=== EXERCISE DETAILS ===
From the line containing "HALL2 pin GND: GND -> none" down to the last line of the data, output each line word for word and include nothing else.

Segment Open

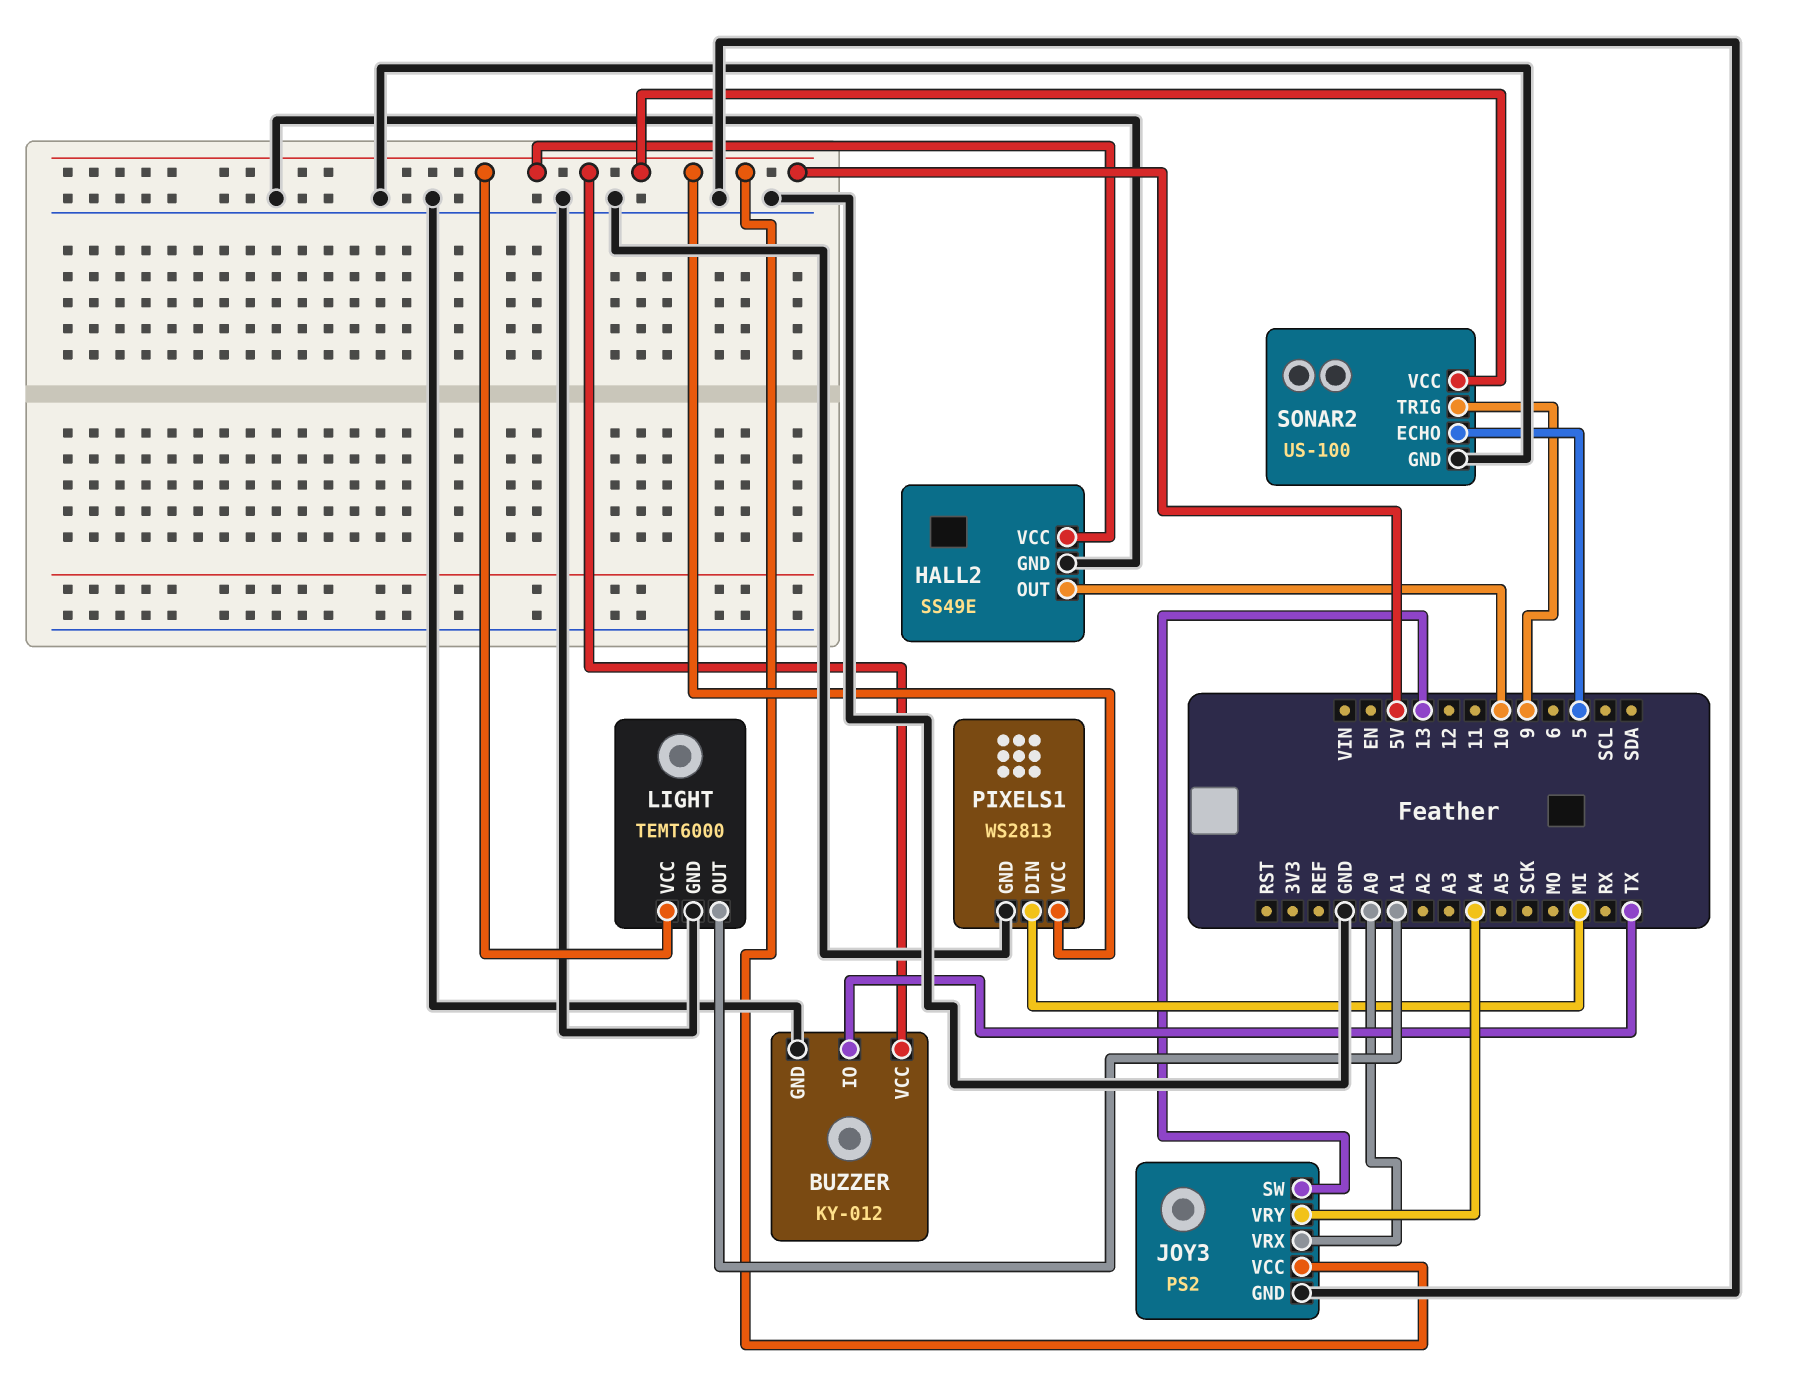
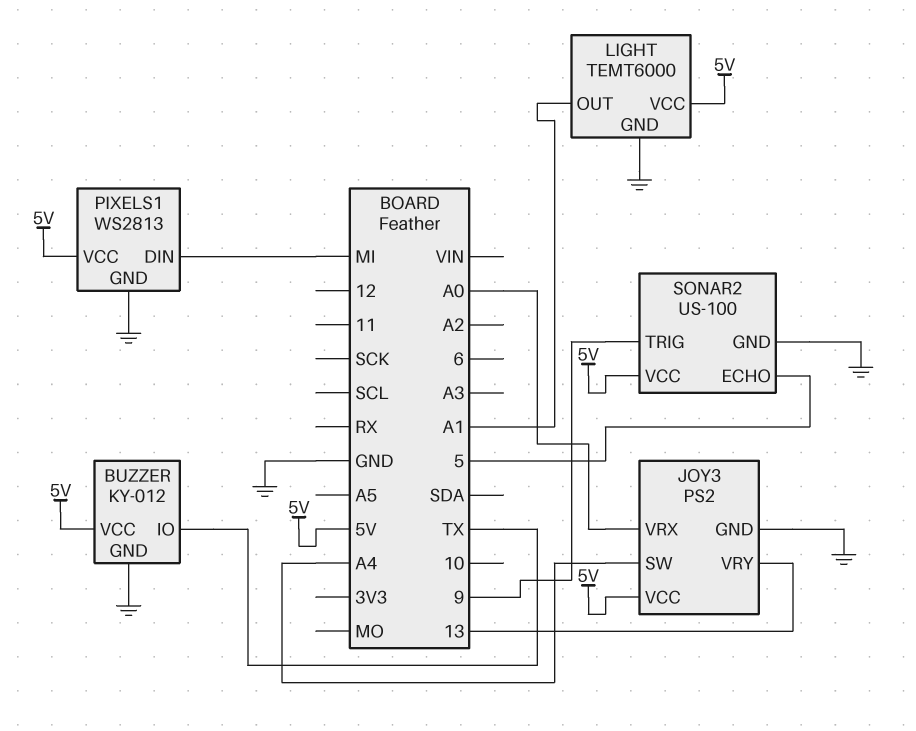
HALL2: SS49E -> none
HALL2 pin GND: GND -> none
HALL2 pin OUT: 10 -> none
HALL2 pin VCC: 5V -> none
JOY3 pin SW: 13 -> A4
JOY3 pin VRY: A4 -> 13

Segment Closed

=== ANSWER ===
HALL2 pin GND: GND -> none
HALL2 pin OUT: 10 -> none
HALL2 pin VCC: 5V -> none
JOY3 pin SW: 13 -> A4
JOY3 pin VRY: A4 -> 13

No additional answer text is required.